Goal of the exercise.
Every line from the top of the records below through the one containing "delete | zabawka" must be copied exactly, and the pictures must not be.

Object correspondence data

↓

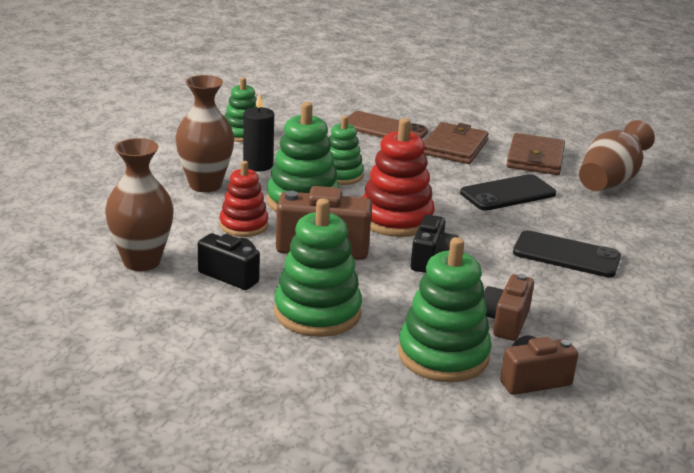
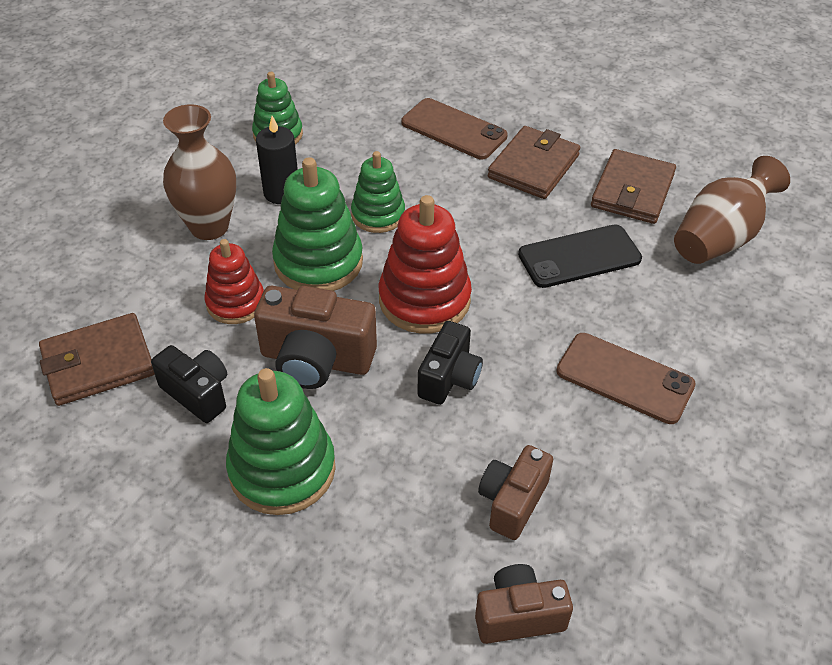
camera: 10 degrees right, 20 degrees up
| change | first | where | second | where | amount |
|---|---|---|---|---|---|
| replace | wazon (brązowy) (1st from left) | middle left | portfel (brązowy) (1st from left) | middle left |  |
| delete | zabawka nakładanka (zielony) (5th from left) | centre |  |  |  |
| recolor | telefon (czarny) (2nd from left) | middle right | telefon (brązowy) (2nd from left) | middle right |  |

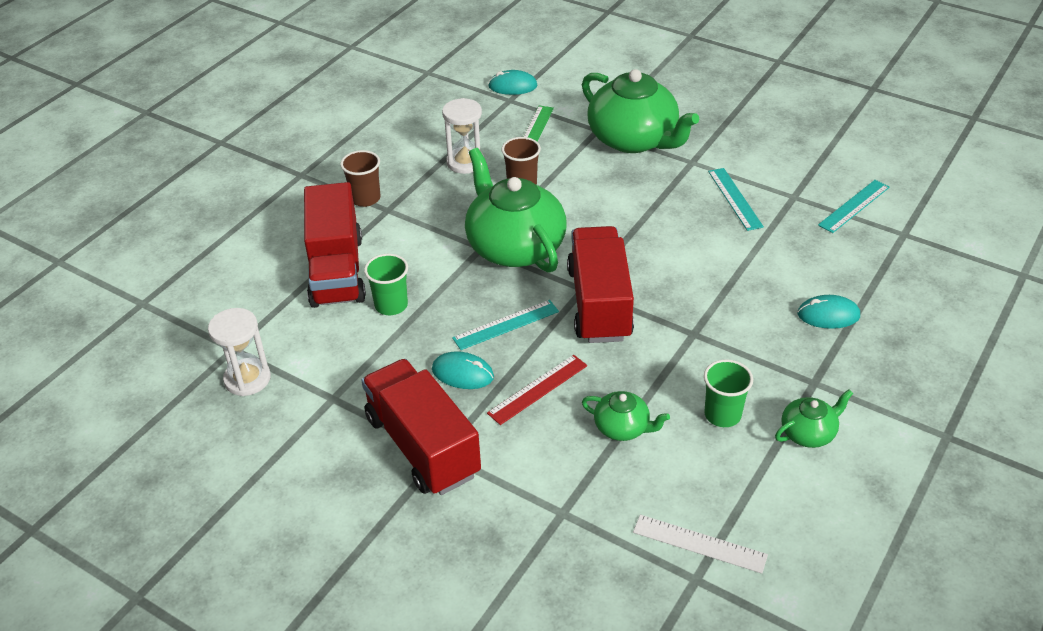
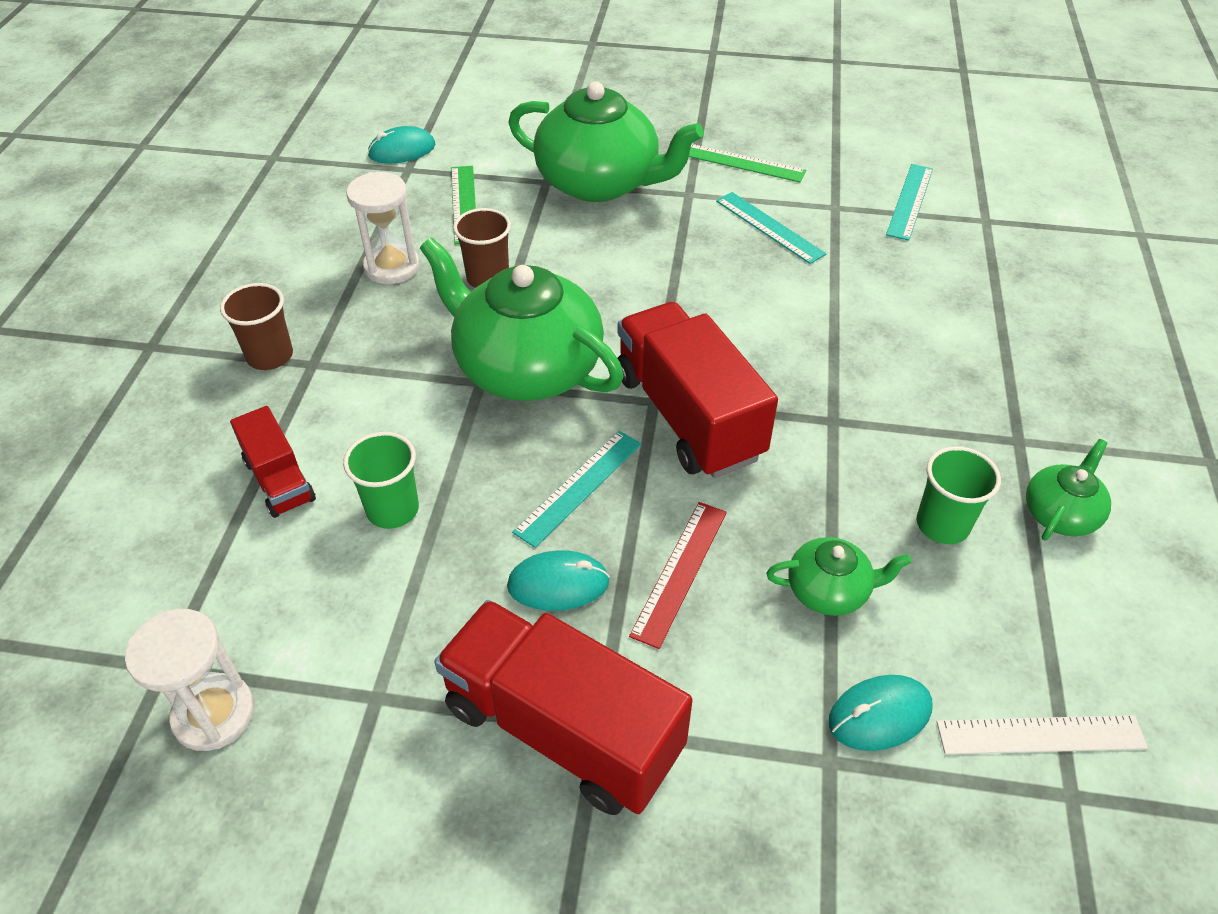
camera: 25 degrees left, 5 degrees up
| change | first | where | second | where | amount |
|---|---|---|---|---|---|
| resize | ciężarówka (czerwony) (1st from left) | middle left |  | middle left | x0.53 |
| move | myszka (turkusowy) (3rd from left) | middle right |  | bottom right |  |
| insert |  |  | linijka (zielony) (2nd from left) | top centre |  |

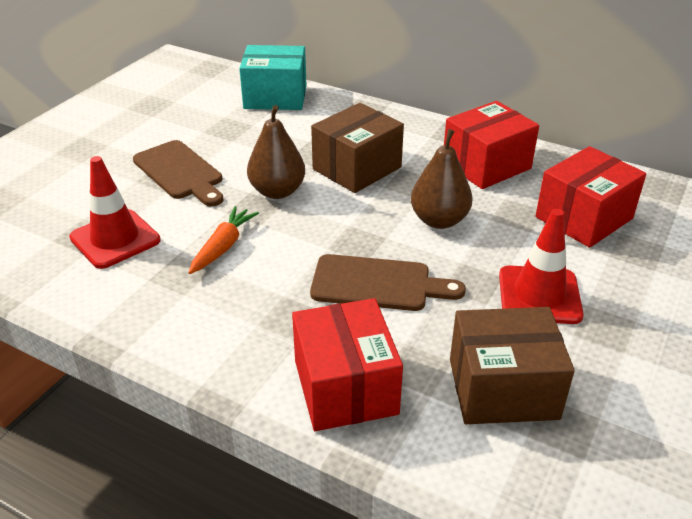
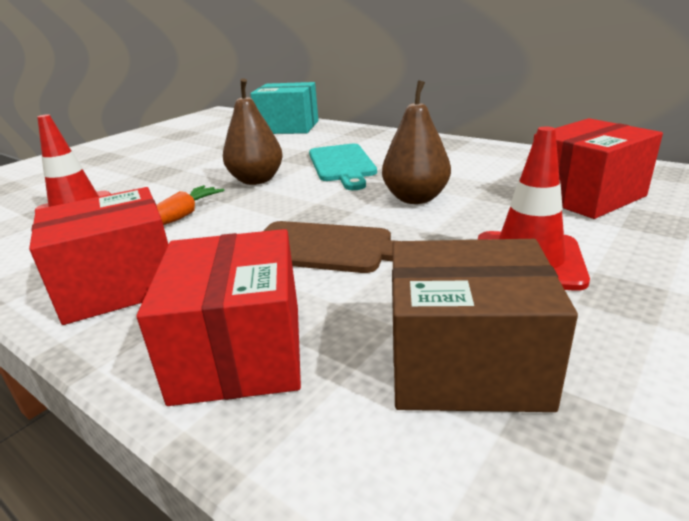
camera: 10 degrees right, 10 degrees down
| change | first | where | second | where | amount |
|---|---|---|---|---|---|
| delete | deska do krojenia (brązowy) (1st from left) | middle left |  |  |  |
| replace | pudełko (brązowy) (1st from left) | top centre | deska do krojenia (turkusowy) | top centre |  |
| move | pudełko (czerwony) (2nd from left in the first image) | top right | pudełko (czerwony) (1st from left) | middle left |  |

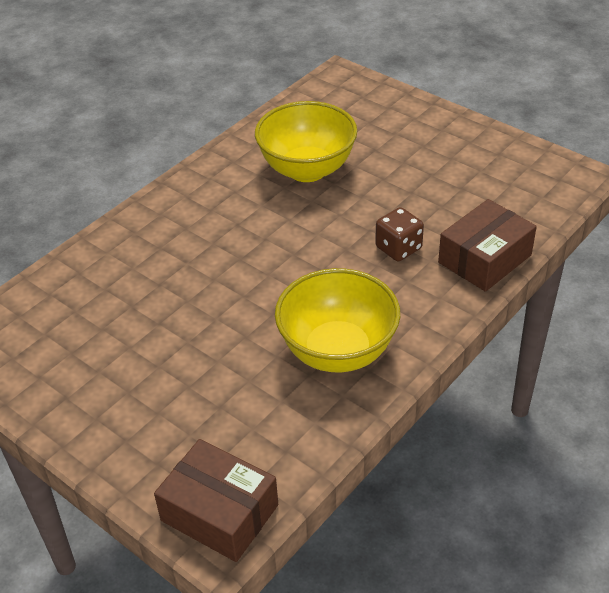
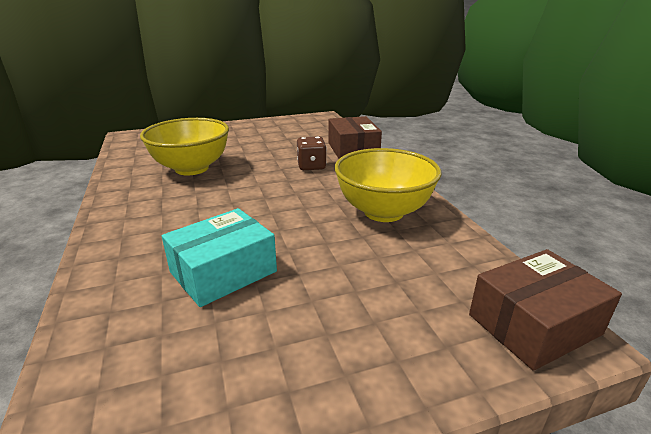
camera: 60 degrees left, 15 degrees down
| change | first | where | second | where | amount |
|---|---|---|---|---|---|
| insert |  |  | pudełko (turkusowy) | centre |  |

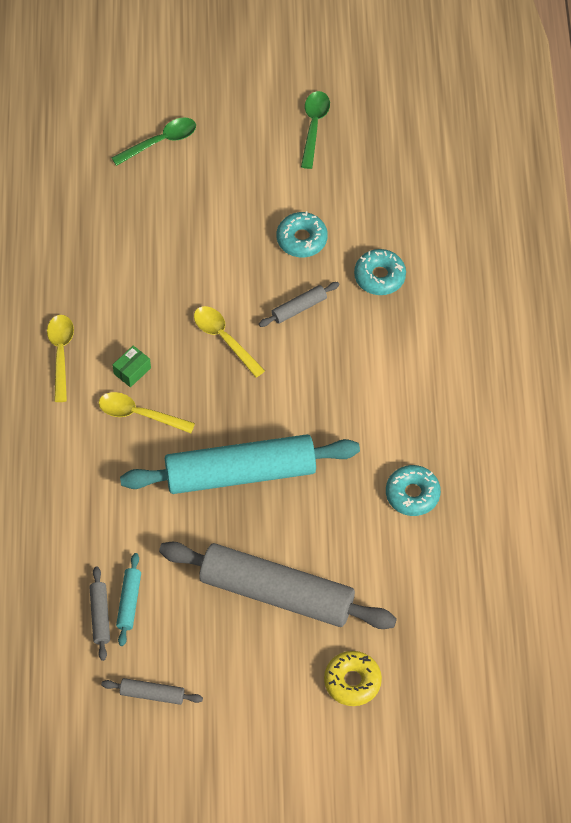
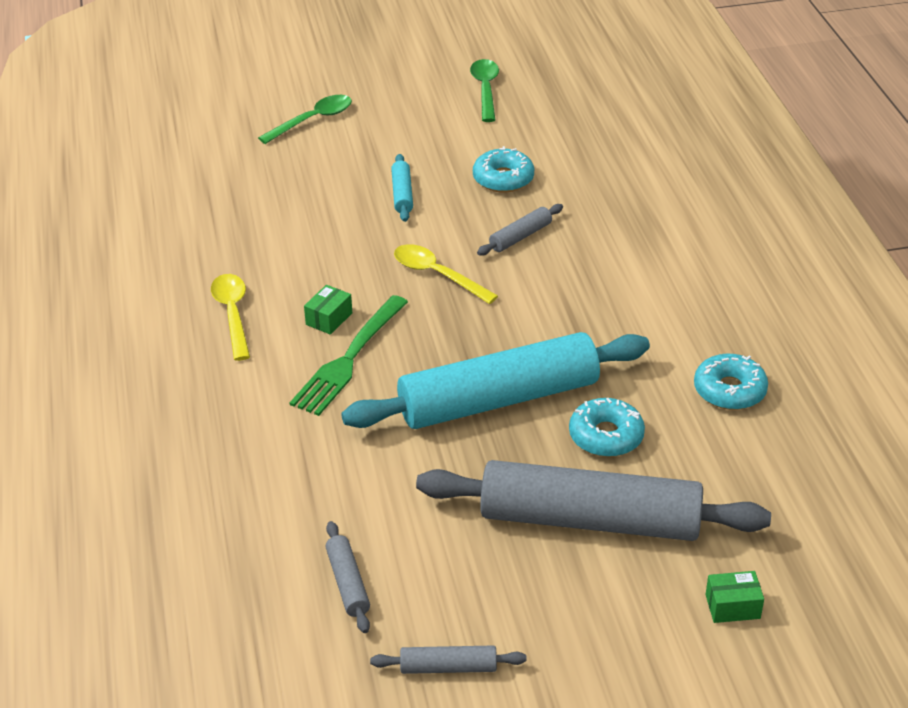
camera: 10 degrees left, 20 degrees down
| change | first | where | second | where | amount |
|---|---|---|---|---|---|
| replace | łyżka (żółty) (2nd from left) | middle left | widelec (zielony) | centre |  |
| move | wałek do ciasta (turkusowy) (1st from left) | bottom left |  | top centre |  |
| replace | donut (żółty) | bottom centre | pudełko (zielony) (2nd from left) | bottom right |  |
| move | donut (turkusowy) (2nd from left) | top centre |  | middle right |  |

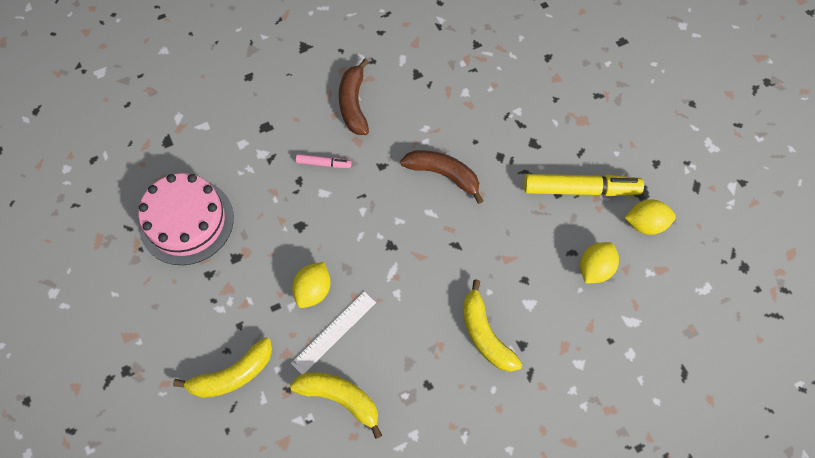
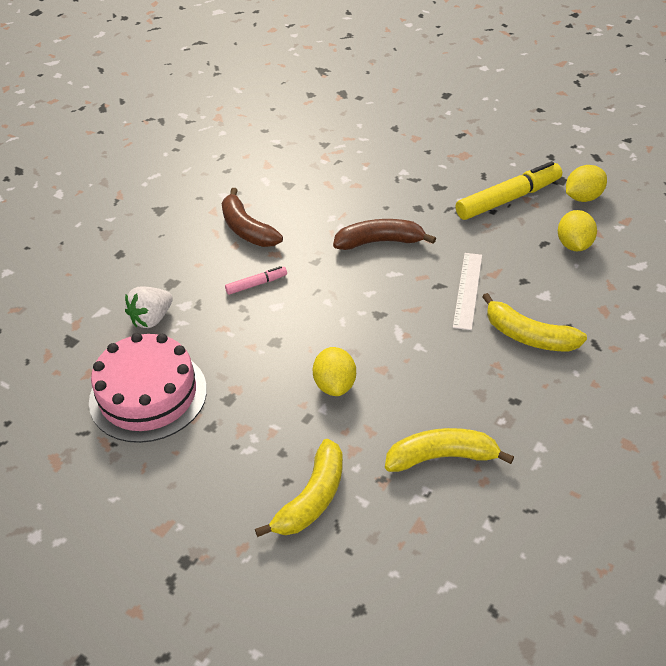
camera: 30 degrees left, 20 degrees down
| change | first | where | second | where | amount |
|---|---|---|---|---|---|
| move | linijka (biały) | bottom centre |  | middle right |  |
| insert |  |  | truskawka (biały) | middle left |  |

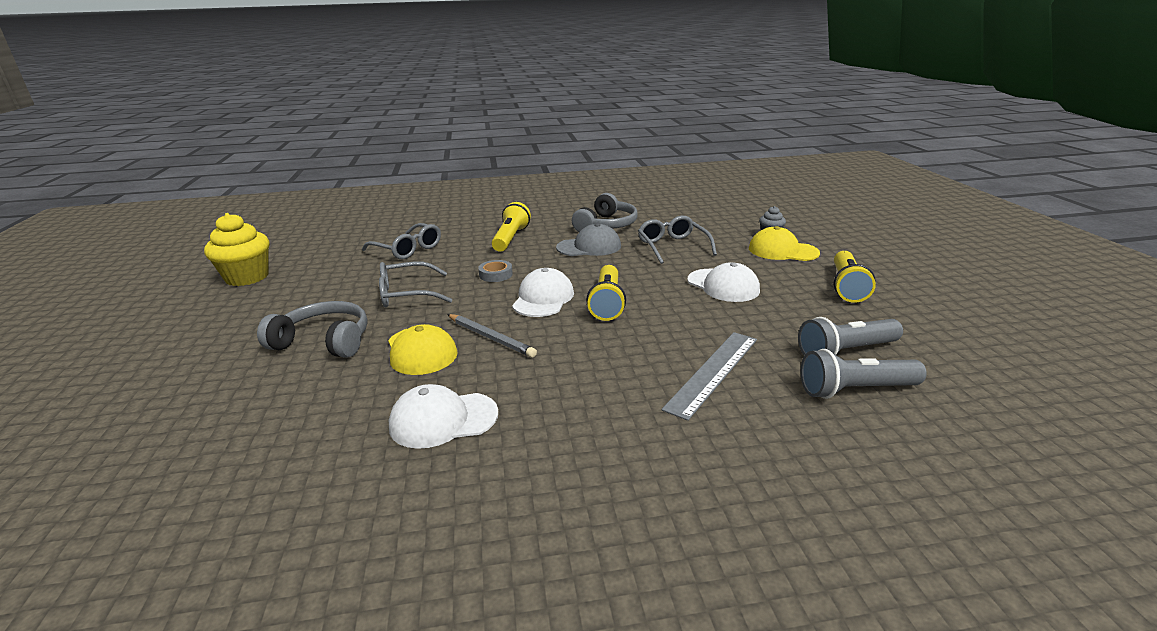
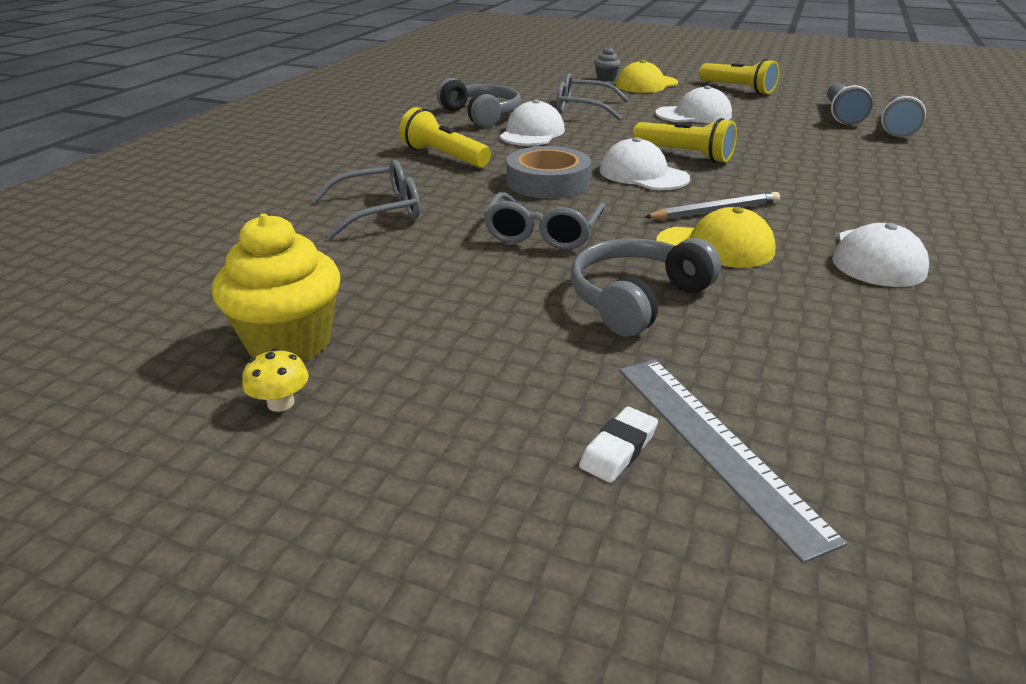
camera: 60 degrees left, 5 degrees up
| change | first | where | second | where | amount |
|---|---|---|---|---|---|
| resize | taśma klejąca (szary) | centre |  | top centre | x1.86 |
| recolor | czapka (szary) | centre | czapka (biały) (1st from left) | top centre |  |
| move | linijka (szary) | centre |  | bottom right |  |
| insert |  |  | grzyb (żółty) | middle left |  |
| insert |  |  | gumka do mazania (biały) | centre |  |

↑

Response area.
camera: 10 degrees right, 20 degrees up
| change | first | where | second | where | amount |
|---|---|---|---|---|---|
| replace | wazon (brązowy) (1st from left) | middle left | portfel (brązowy) (1st from left) | middle left |  |
| delete | zabawka nakładanka (zielony) (5th from left) | centre |  |  |  |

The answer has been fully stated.